What you are asked to do:
With the pictures left aside, write out exactly the lines of the listing below from the line with "(267, 456) = (282, 517): blue" to the line with "(536, 256) = (409, 189): purple", both included, and only those.

====

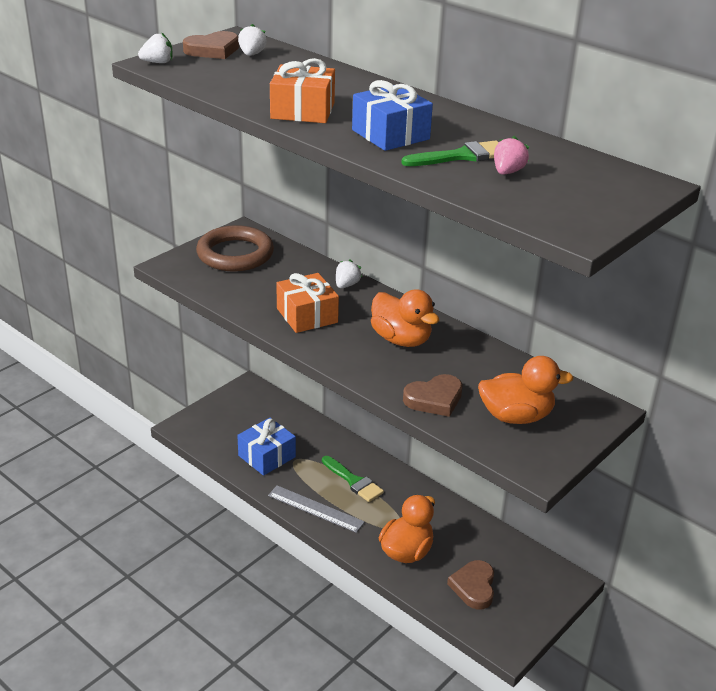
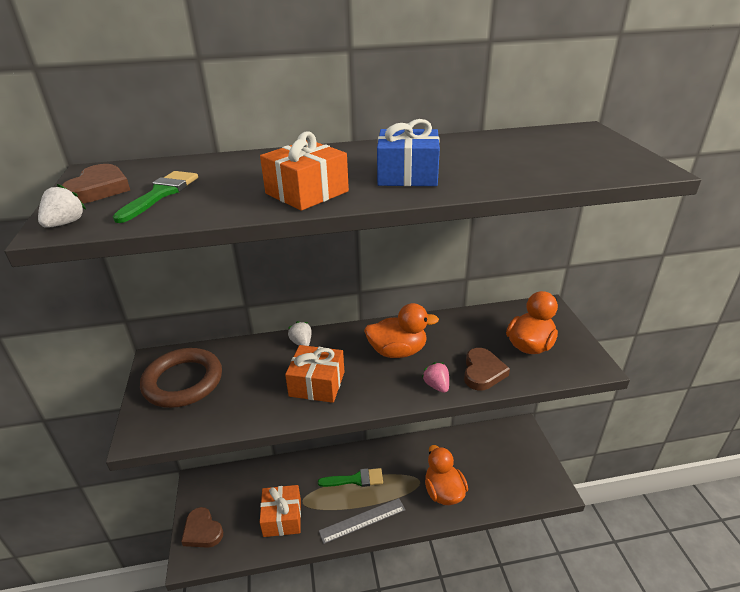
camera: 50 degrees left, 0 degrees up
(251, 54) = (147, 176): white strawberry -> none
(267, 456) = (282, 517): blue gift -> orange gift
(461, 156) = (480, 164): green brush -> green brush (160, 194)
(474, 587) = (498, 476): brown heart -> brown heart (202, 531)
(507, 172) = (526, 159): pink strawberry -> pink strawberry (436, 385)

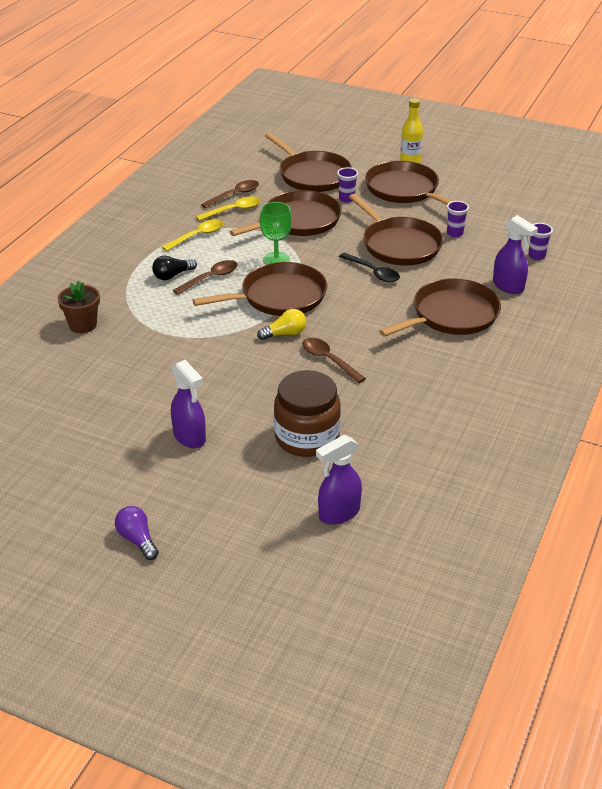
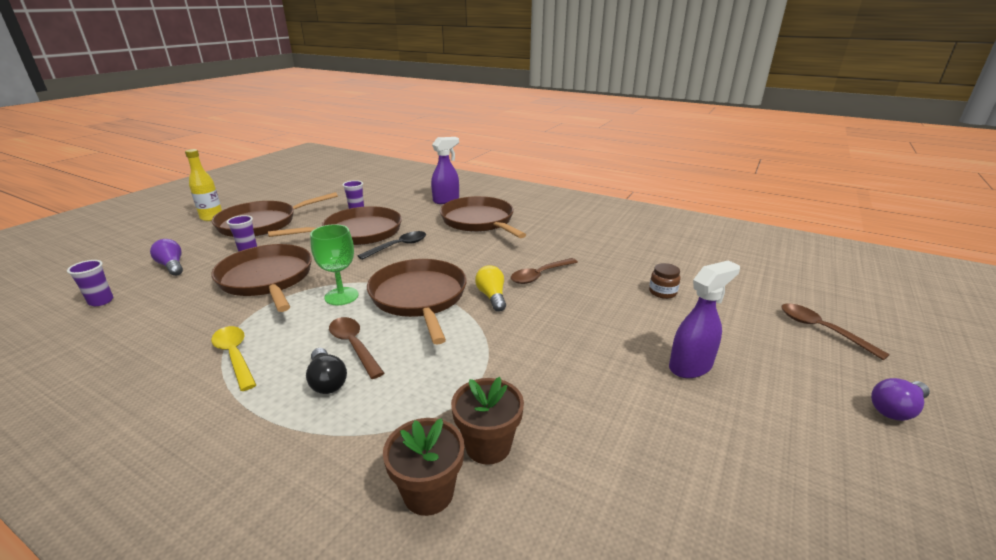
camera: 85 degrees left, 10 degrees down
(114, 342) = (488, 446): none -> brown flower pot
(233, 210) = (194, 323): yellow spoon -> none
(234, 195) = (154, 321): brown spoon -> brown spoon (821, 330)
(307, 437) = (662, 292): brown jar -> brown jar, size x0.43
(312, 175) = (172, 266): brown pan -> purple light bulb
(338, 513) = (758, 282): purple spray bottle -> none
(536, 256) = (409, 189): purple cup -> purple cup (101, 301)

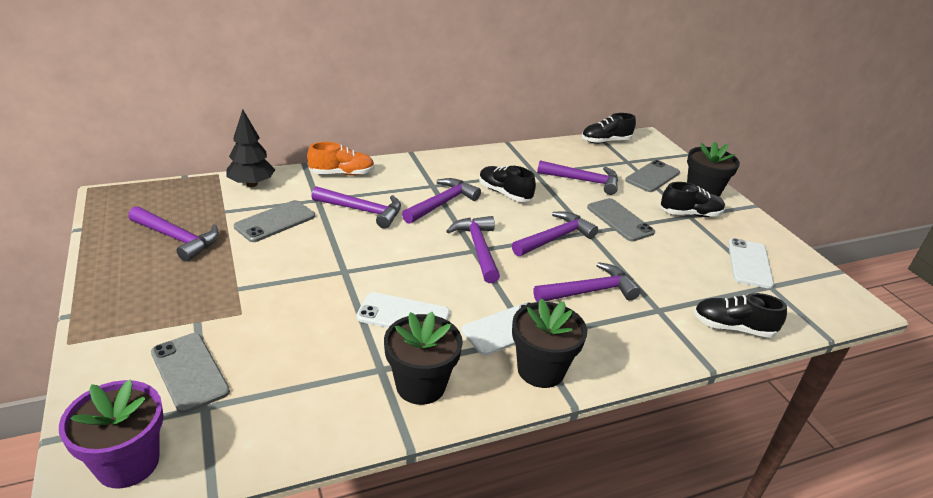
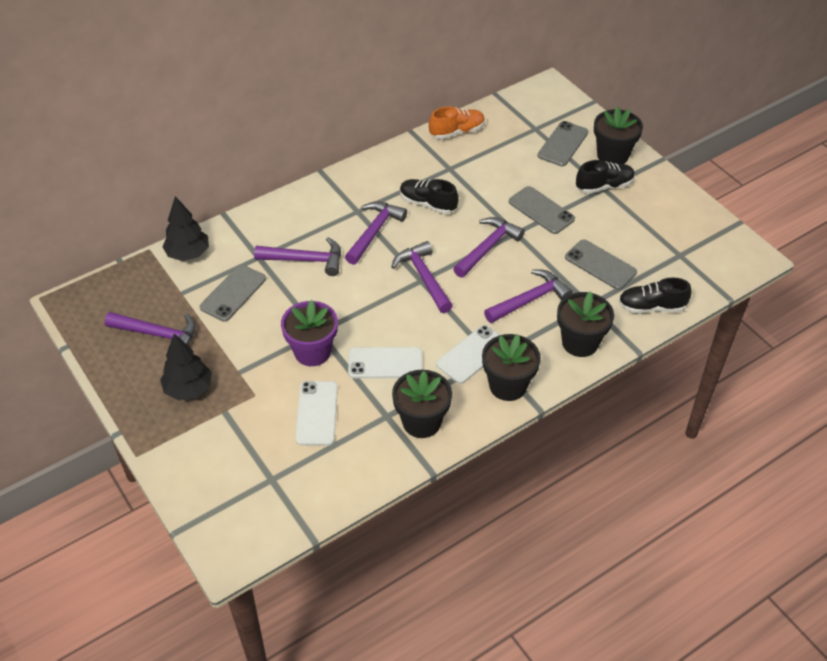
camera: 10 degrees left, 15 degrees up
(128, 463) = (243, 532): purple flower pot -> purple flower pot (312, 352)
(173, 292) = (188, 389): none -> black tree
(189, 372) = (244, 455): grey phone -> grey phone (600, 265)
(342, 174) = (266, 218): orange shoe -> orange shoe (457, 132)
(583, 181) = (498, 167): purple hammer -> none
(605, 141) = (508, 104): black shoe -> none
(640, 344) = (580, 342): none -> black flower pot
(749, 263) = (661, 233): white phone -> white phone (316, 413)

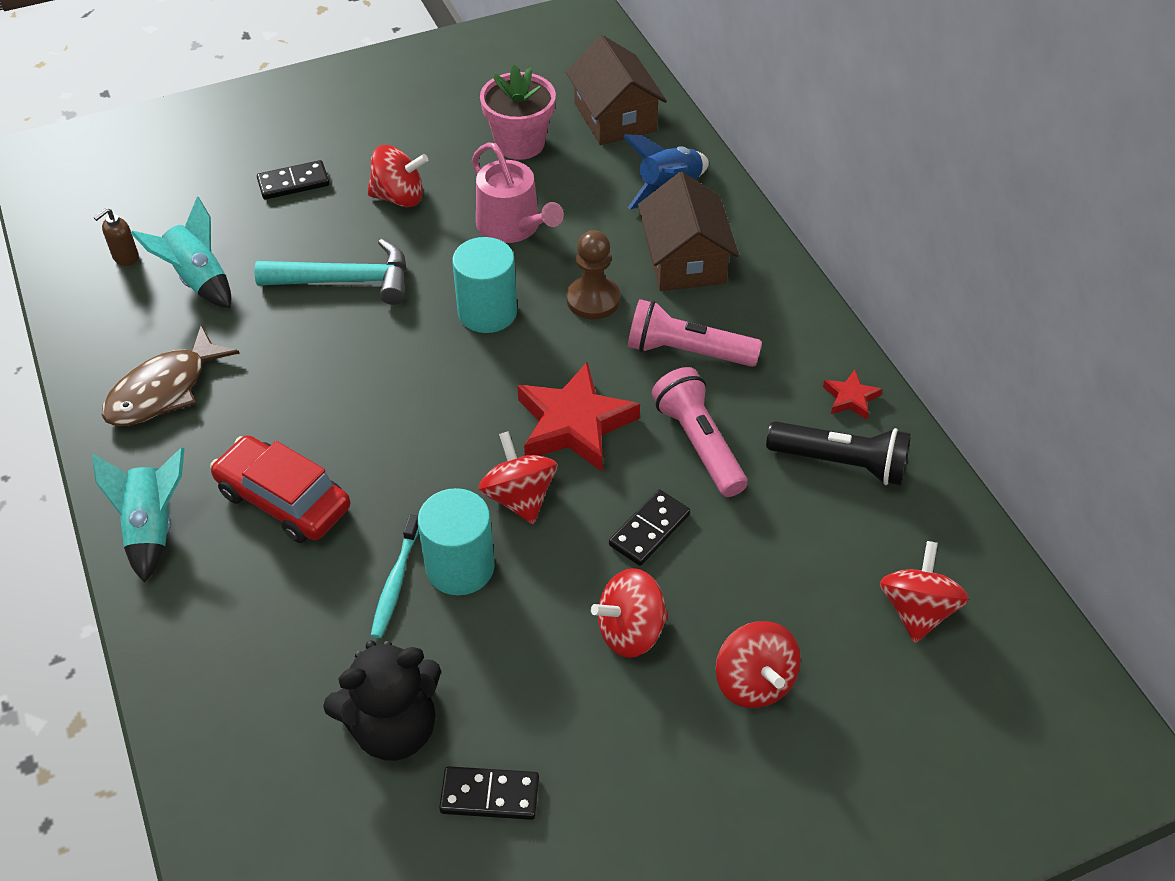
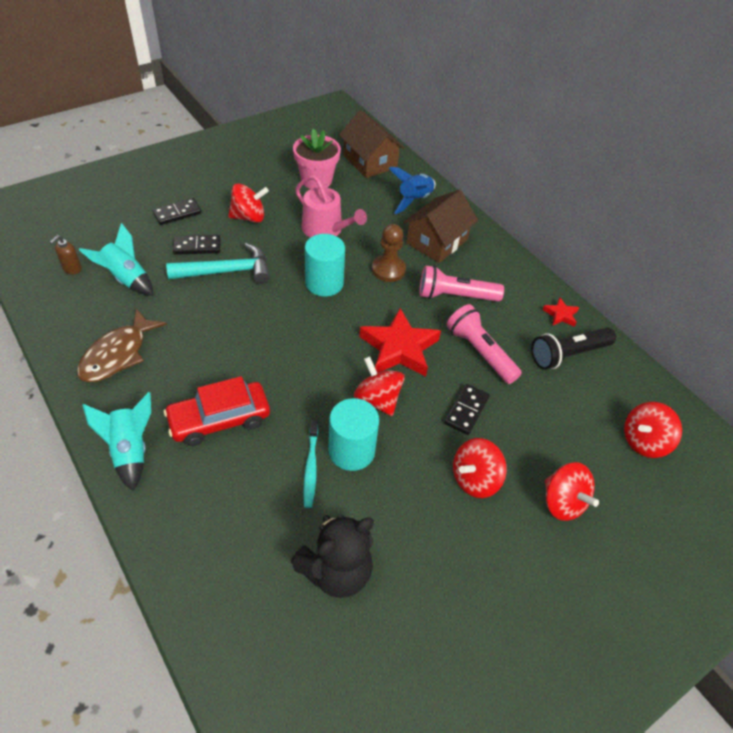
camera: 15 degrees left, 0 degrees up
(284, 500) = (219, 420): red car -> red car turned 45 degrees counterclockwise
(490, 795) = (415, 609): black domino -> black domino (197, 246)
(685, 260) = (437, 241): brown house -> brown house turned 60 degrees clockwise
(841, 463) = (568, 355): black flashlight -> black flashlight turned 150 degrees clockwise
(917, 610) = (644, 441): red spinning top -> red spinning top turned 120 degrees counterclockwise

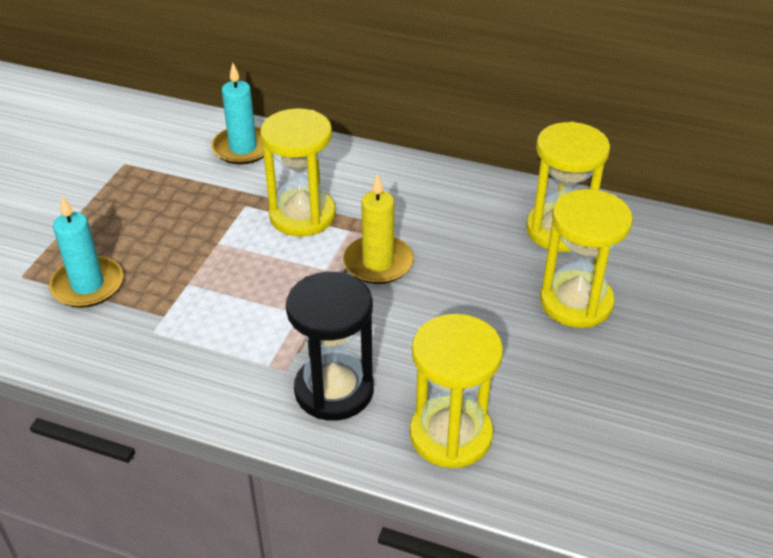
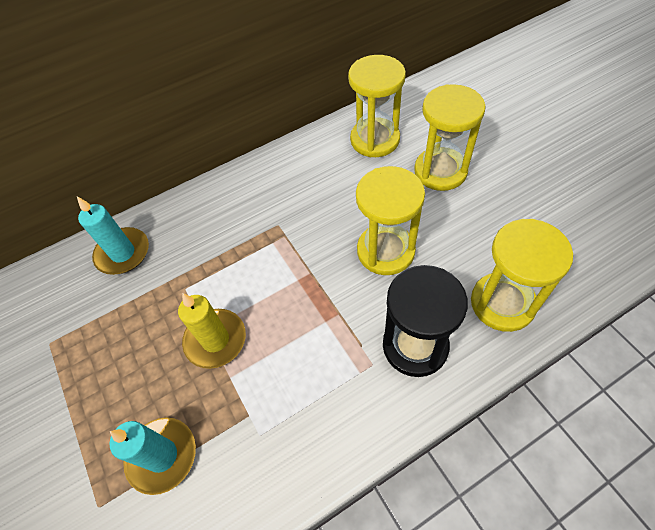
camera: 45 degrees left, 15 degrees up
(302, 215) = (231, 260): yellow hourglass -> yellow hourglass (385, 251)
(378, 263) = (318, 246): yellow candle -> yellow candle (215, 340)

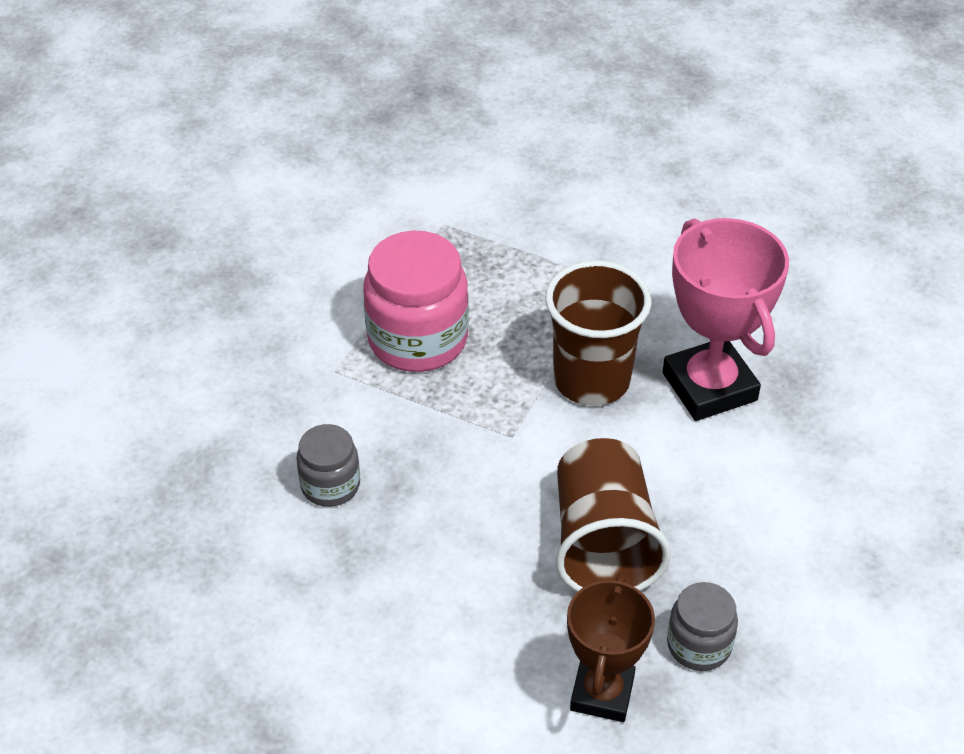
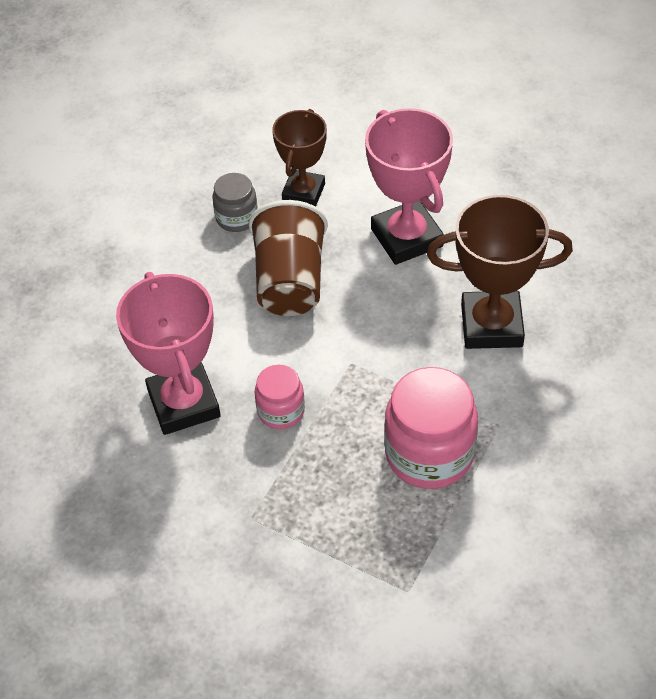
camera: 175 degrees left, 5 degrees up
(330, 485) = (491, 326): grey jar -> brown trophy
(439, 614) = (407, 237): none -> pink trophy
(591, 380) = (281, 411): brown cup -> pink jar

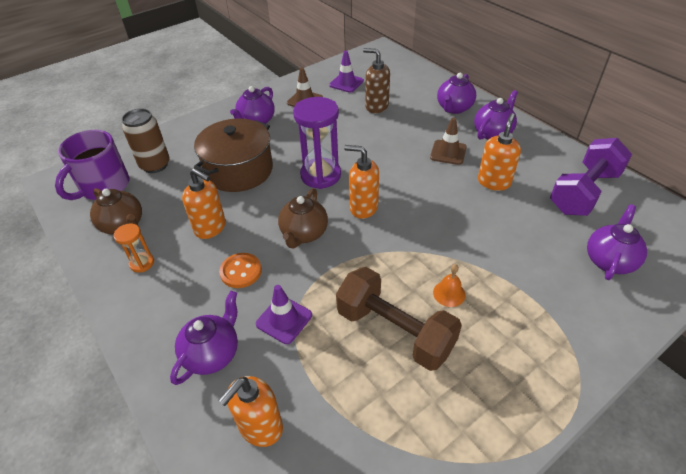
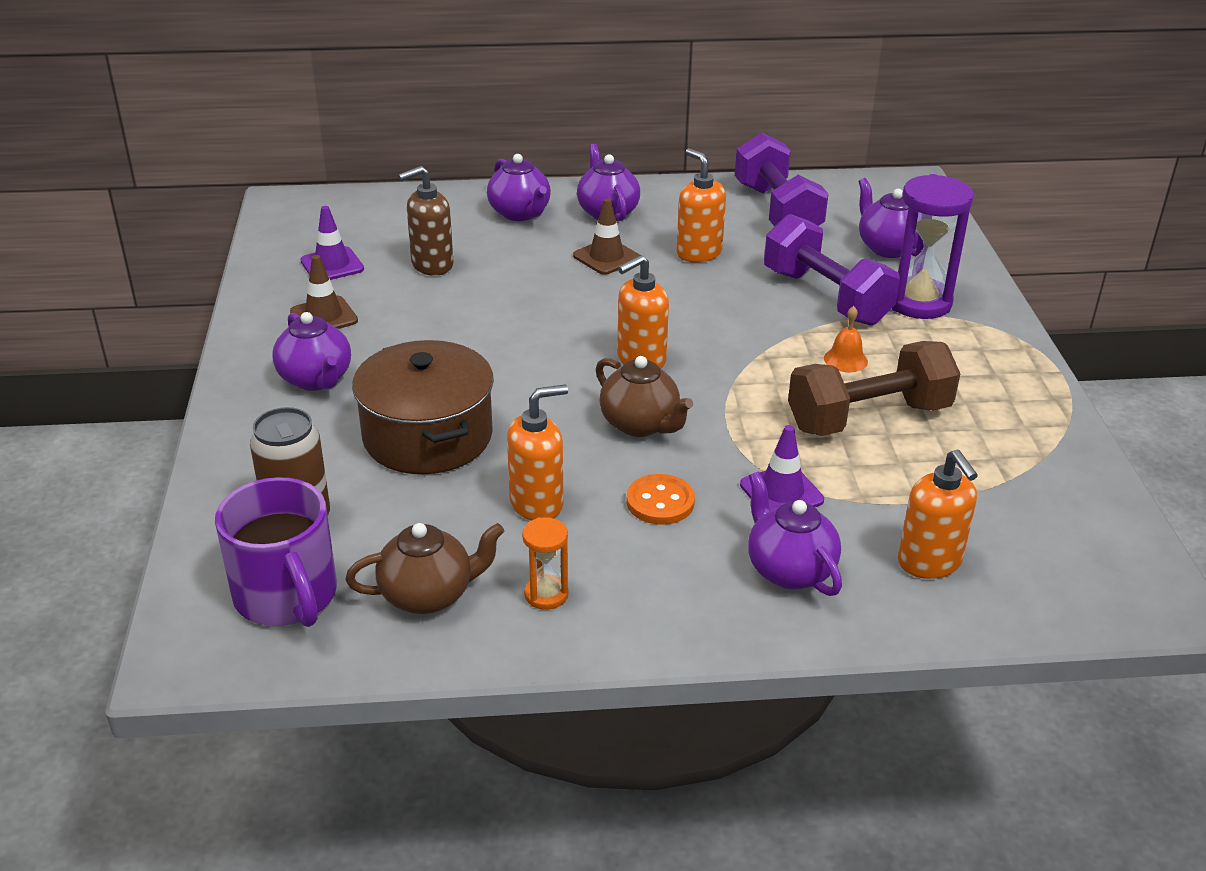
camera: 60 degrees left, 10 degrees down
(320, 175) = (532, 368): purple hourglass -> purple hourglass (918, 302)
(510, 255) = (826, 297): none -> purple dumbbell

====

Result for this task:
(267, 456) = (282, 517): blue gift -> orange gift
(461, 156) = (480, 164): green brush -> green brush (160, 194)
(474, 587) = (498, 476): brown heart -> brown heart (202, 531)
(507, 172) = (526, 159): pink strawberry -> pink strawberry (436, 385)

camera: 85 degrees left, 10 degrees down
(114, 342) = (488, 446): none -> brown flower pot
(233, 210) = (194, 323): yellow spoon -> none
(234, 195) = (154, 321): brown spoon -> brown spoon (821, 330)
(307, 437) = (662, 292): brown jar -> brown jar, size x0.43
(312, 175) = (172, 266): brown pan -> purple light bulb
(338, 513) = (758, 282): purple spray bottle -> none
(536, 256) = (409, 189): purple cup -> purple cup (101, 301)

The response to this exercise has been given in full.